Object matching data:
<<<<

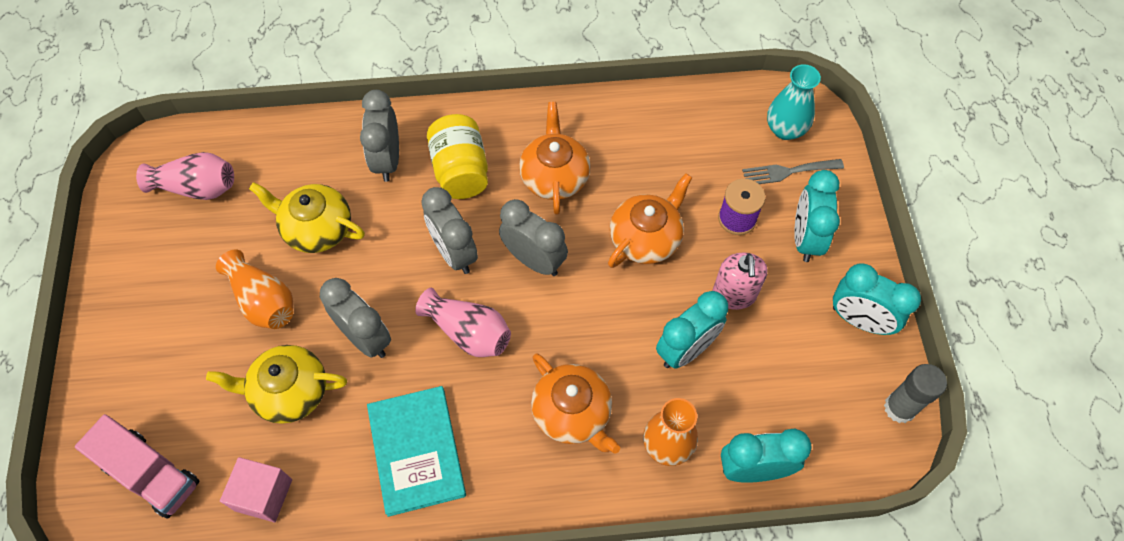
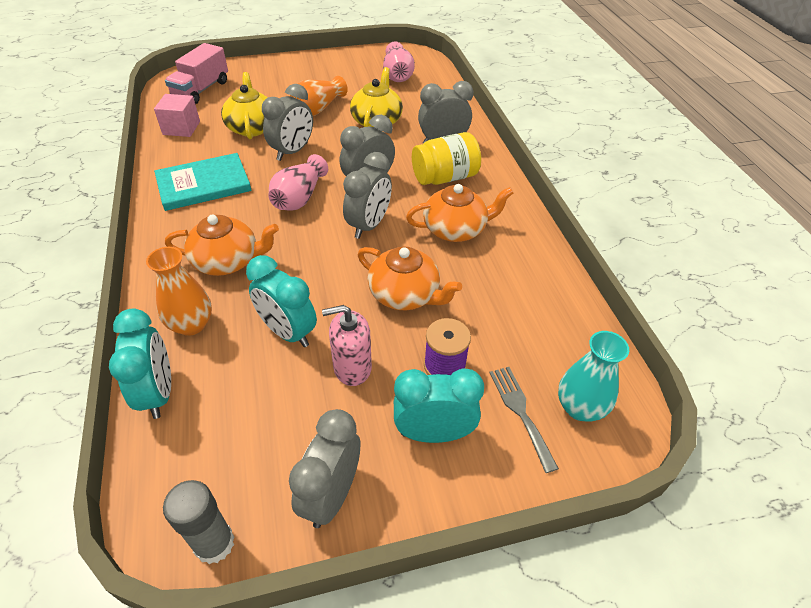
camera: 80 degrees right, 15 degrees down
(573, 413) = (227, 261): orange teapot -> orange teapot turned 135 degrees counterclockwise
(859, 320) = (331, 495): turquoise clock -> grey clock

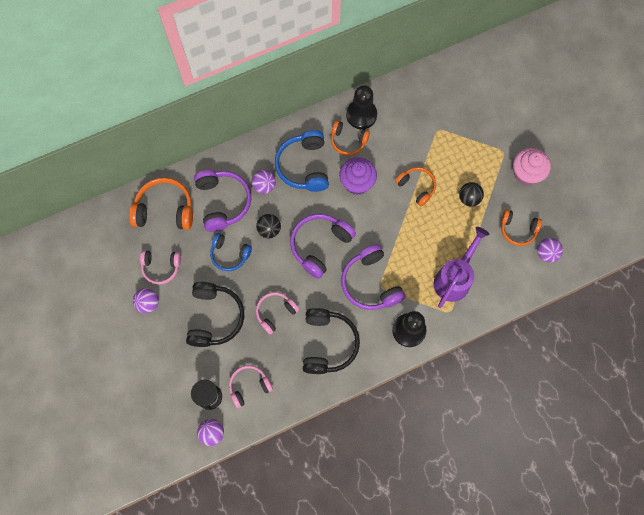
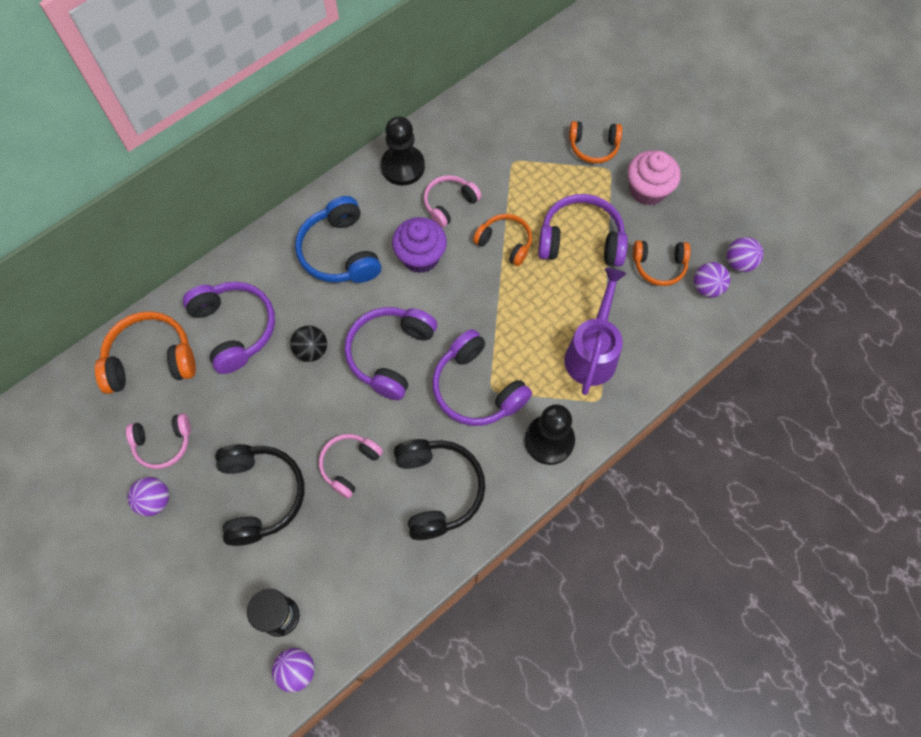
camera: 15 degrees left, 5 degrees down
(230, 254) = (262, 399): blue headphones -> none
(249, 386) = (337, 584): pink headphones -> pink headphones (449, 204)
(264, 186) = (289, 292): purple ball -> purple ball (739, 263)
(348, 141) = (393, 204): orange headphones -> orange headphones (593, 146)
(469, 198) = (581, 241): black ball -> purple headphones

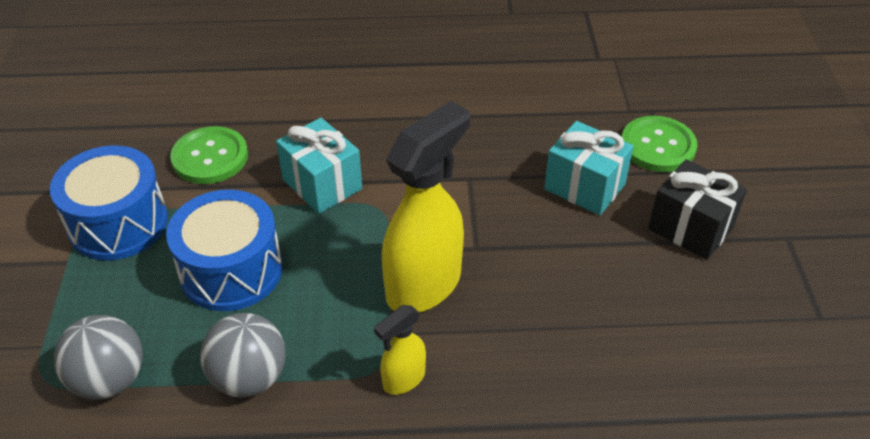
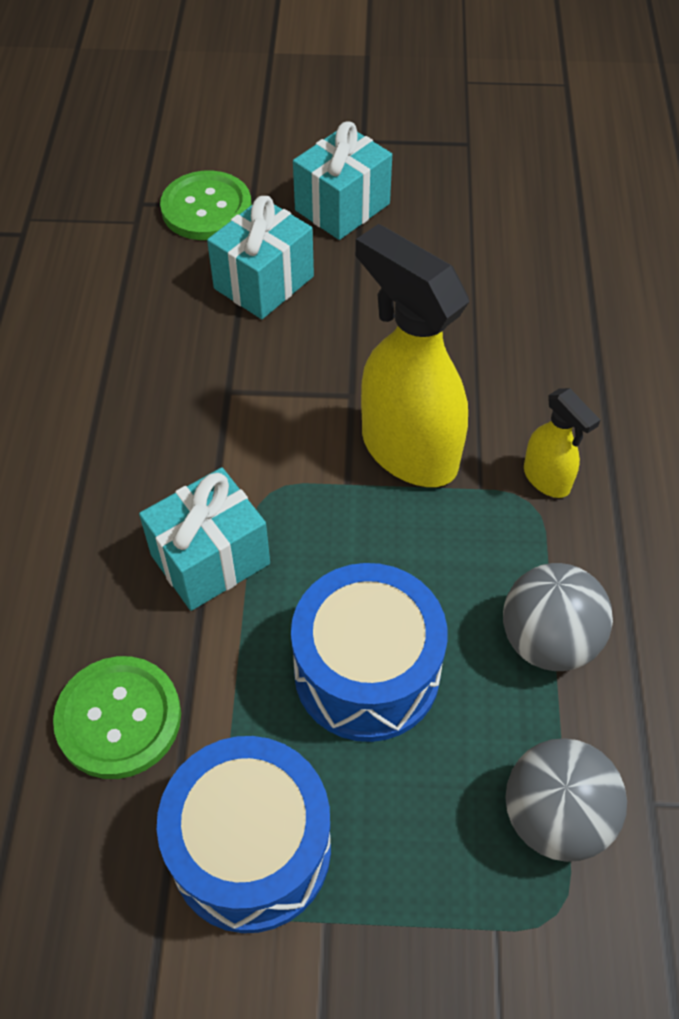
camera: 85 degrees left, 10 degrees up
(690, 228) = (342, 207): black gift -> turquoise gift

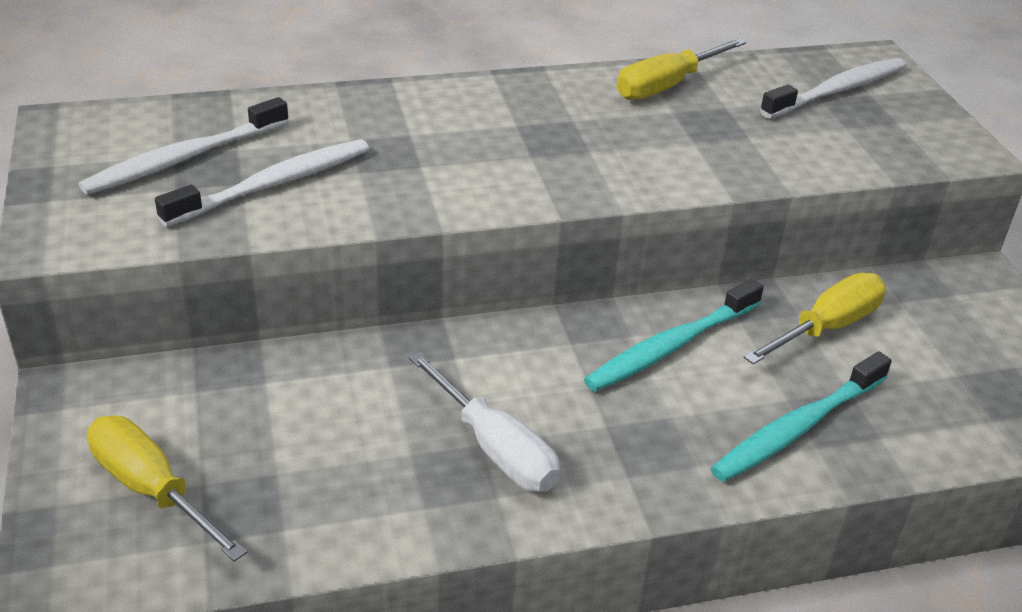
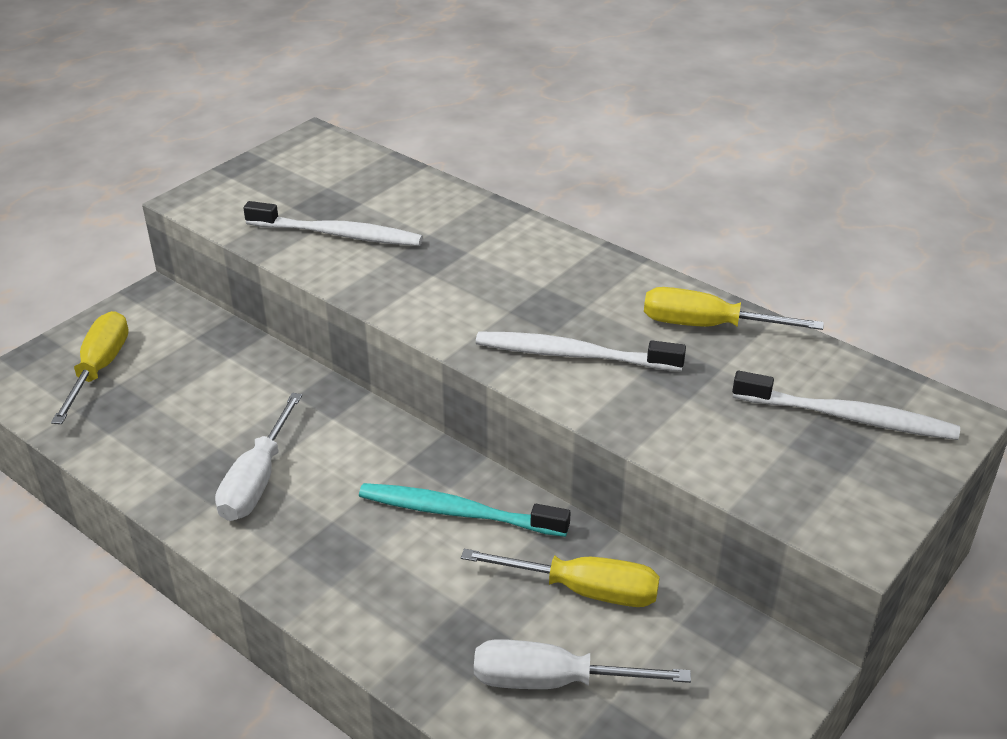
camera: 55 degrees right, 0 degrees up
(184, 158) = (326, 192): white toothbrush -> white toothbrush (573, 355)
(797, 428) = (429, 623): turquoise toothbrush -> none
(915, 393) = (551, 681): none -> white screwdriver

>>>>

* _Work to complete_: Return word for word the line with "camera: 55 degrees right, 0 degrees up" and every line after it through the end of the records above.

* _Reply_:
camera: 55 degrees right, 0 degrees up
(184, 158) = (326, 192): white toothbrush -> white toothbrush (573, 355)
(797, 428) = (429, 623): turquoise toothbrush -> none
(915, 393) = (551, 681): none -> white screwdriver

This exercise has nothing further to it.